• DATA SECTION
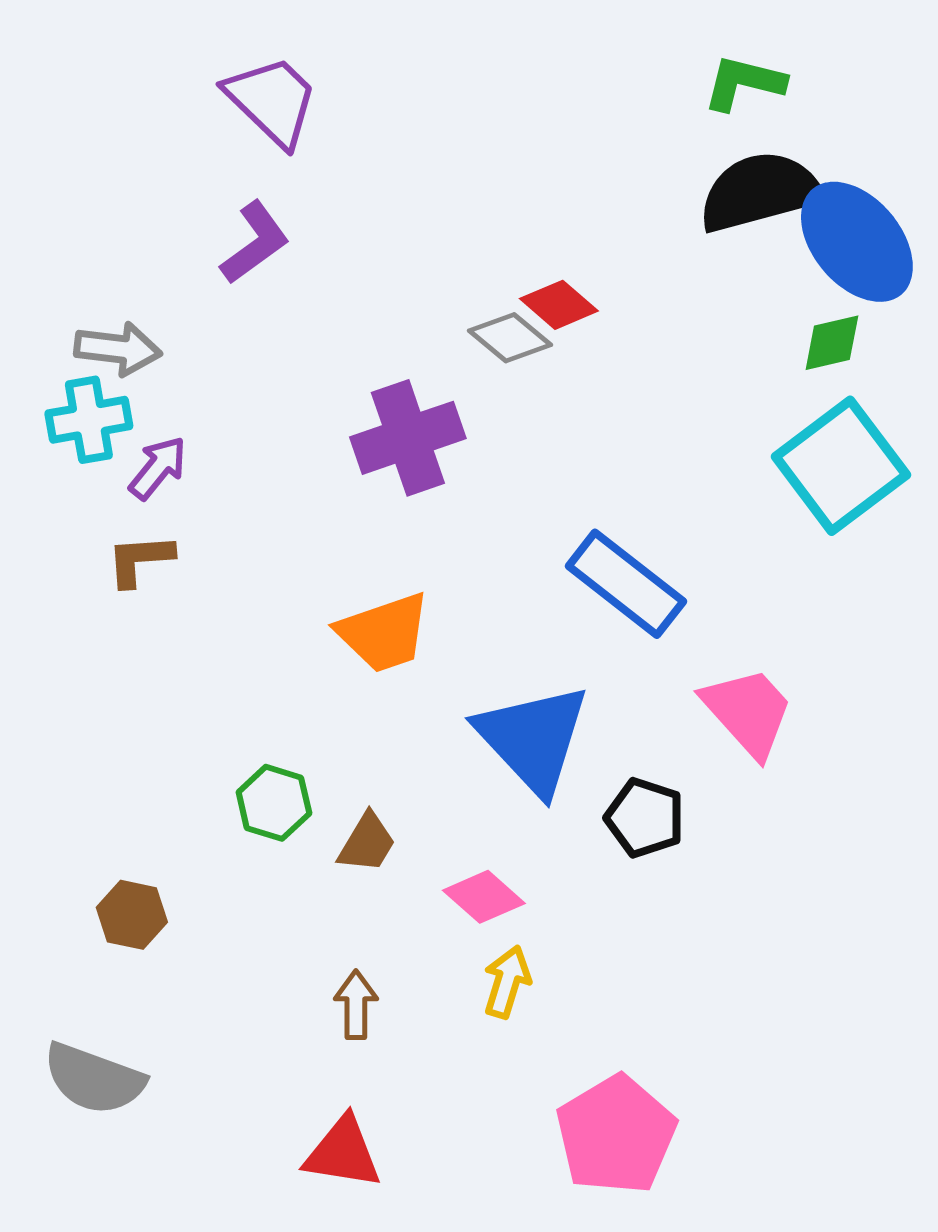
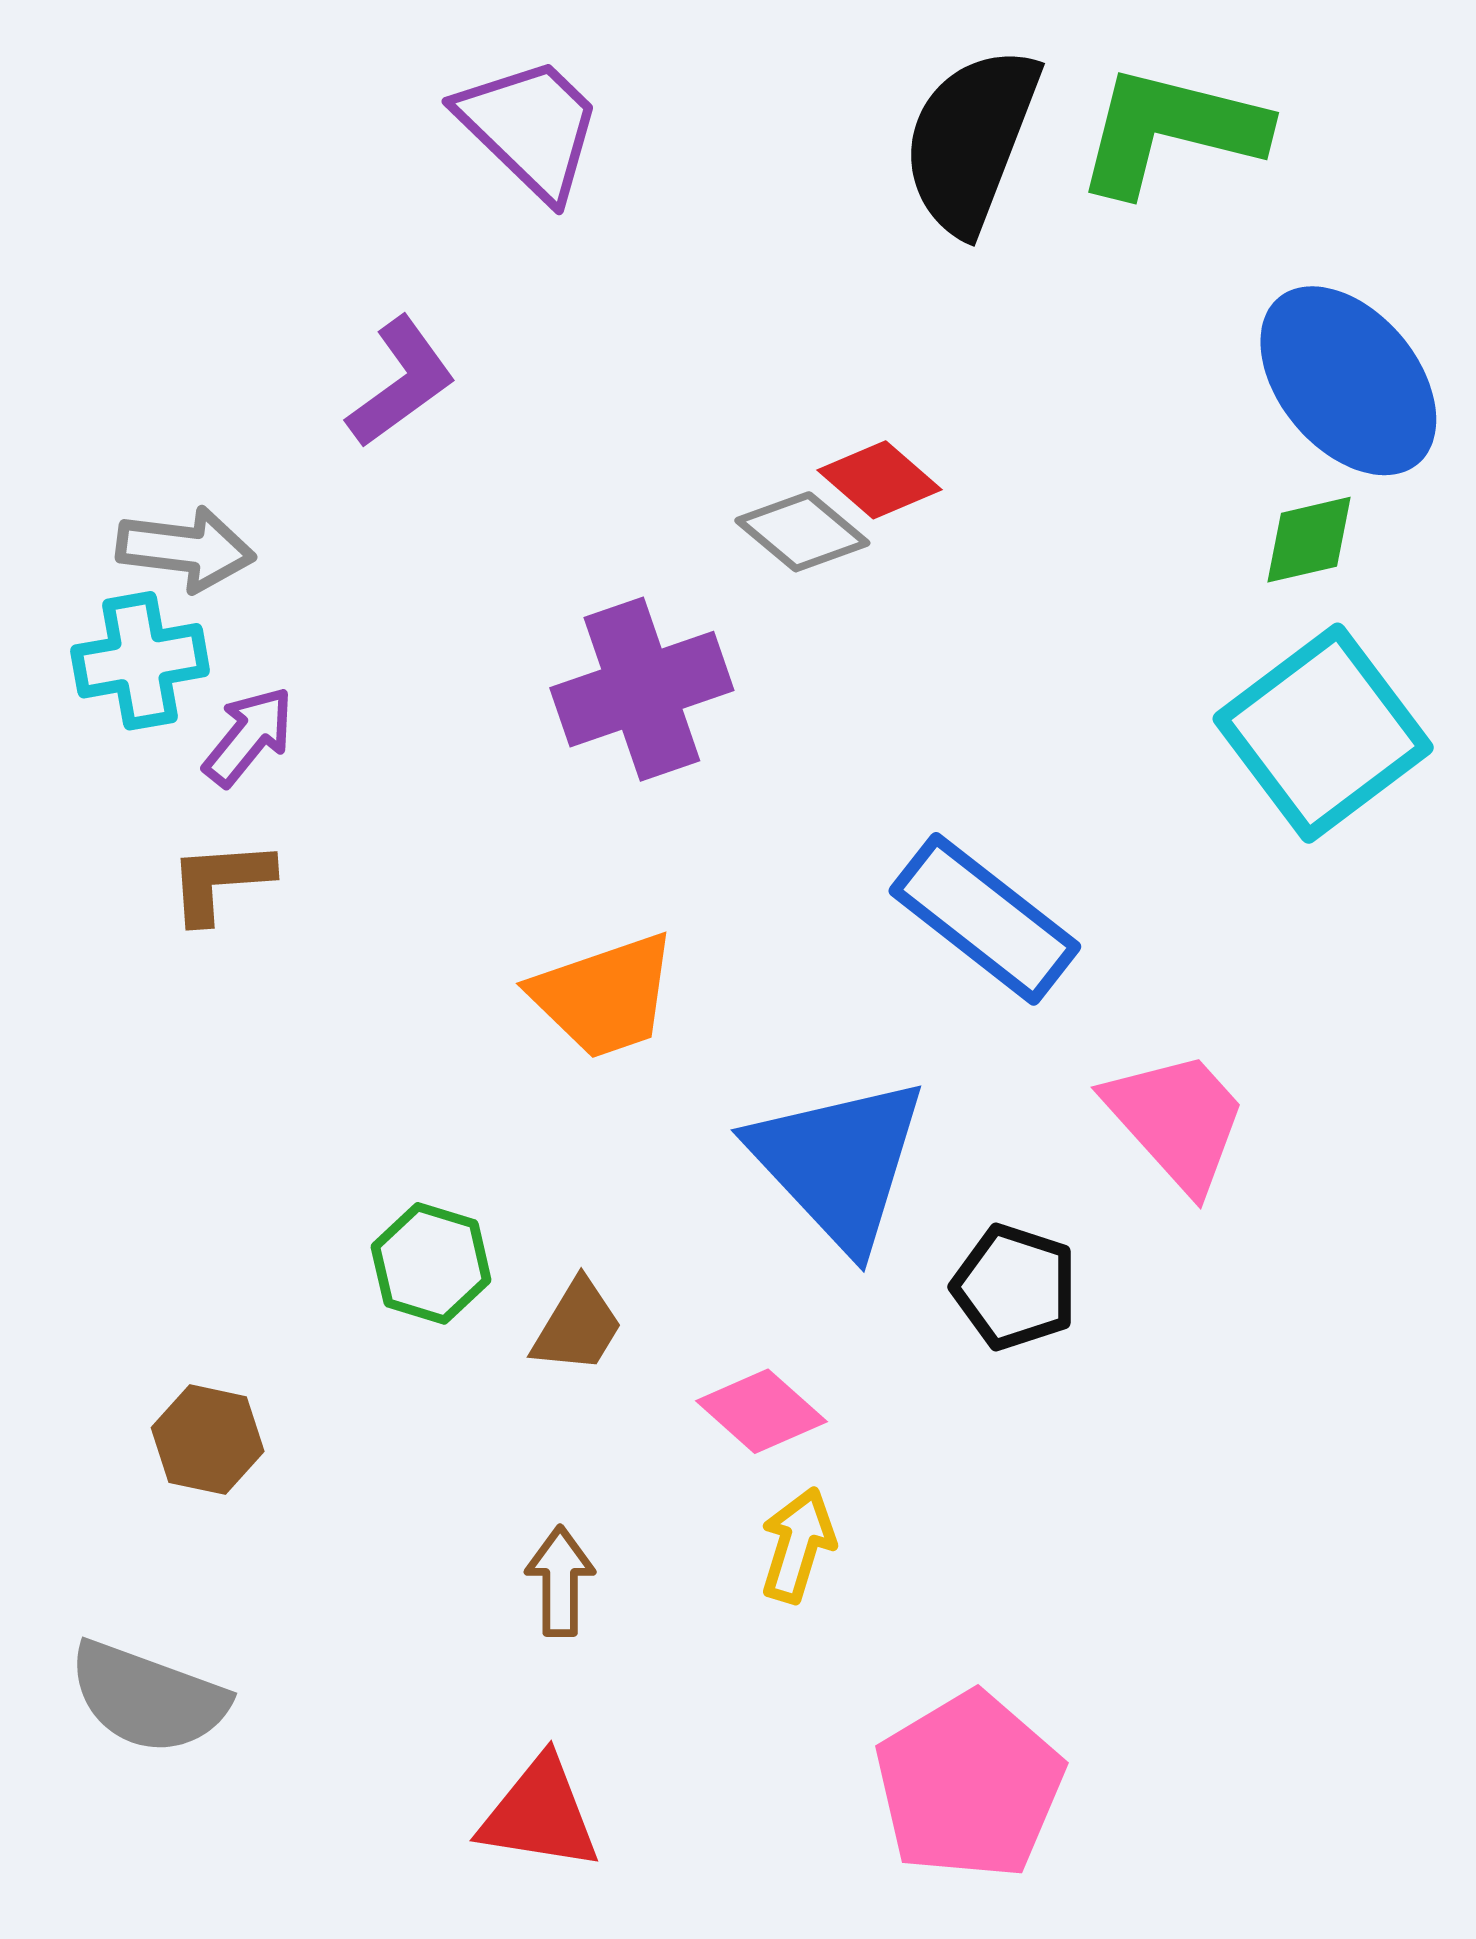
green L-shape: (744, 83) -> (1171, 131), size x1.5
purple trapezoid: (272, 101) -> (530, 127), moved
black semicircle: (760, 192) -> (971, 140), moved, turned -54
==
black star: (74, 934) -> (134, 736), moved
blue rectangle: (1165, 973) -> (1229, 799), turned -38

• WHAT IS BEING ASKED
Within the listing above, extract exactly the lines from the line with "purple trapezoid: (272, 101)" to the line with "black semicircle: (760, 192)", the two named lines included, and no others.

• ANSWER BOX
purple trapezoid: (272, 101) -> (530, 127), moved
black semicircle: (760, 192) -> (971, 140), moved, turned -54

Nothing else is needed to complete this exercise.